• _TASK TO CARRY OUT_:
Would you copy out only the lines from the one with "turquoise nut: 3 -> 4" to the end of the records, exactly as they stand?

* * * * * * *

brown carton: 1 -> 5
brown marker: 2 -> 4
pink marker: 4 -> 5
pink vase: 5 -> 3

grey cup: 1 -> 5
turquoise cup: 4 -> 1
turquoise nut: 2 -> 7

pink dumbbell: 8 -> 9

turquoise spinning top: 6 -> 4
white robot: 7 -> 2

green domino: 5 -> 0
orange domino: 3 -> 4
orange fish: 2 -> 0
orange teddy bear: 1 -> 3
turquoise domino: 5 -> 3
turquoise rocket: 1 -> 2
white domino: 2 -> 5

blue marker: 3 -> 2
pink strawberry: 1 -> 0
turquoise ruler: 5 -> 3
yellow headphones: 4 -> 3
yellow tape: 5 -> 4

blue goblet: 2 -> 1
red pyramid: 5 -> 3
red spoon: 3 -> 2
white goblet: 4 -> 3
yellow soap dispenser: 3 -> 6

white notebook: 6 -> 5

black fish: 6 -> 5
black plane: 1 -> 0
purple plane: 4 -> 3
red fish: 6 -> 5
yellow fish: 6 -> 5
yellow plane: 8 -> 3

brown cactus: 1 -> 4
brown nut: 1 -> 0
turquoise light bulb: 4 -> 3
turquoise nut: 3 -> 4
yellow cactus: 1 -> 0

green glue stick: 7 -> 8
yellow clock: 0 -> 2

* * * * * * *

• _REPLY TO THE EXERCISE_:
turquoise nut: 3 -> 4
yellow cactus: 1 -> 0

green glue stick: 7 -> 8
yellow clock: 0 -> 2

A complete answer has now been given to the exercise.